## TASK REQUIREMENTS
Return the listing below exactly, with the pictures dropped.
===
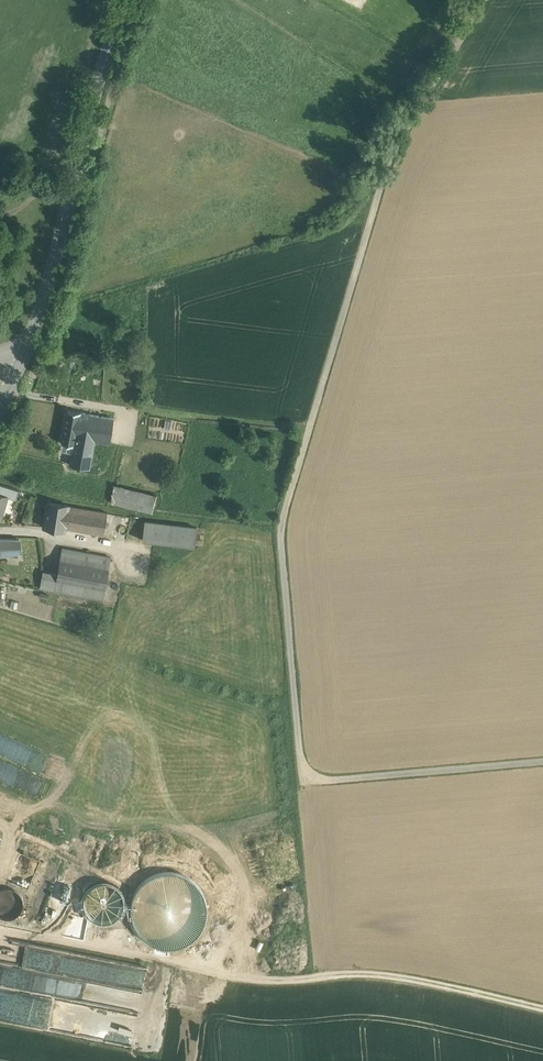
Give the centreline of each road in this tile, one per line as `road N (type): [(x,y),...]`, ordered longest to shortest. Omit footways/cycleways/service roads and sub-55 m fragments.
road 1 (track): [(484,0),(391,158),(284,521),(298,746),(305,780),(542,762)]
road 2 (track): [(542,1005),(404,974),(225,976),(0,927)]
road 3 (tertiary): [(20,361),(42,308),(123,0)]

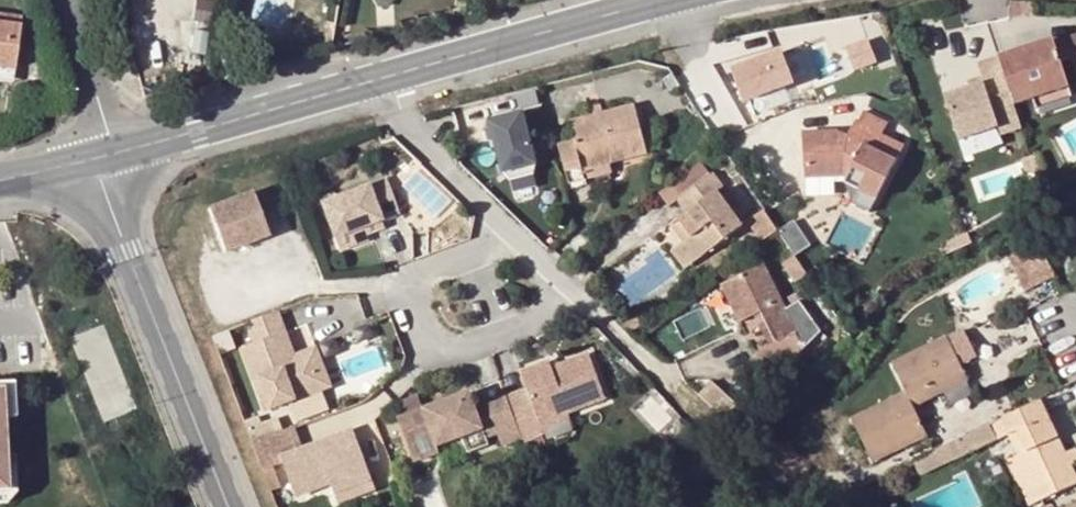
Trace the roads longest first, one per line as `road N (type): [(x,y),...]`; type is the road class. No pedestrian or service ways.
===
## RESULT FOR THIS TASK
Give the centreline of each road in this tile, one per line as `road N (type): [(x,y),...]`, ordered longest to shortest. Omit footways/cycleways/service roads and sub-55 m fragments.
road 1 (track): [(484,0),(391,158),(284,521),(298,746),(305,780),(542,762)]
road 2 (track): [(542,1005),(404,974),(225,976),(0,927)]
road 3 (tertiary): [(20,361),(42,308),(123,0)]

Trace the roads longest first, one per line as `road N (type): [(x,y),...]`; type is the road class. No pedestrian or service ways.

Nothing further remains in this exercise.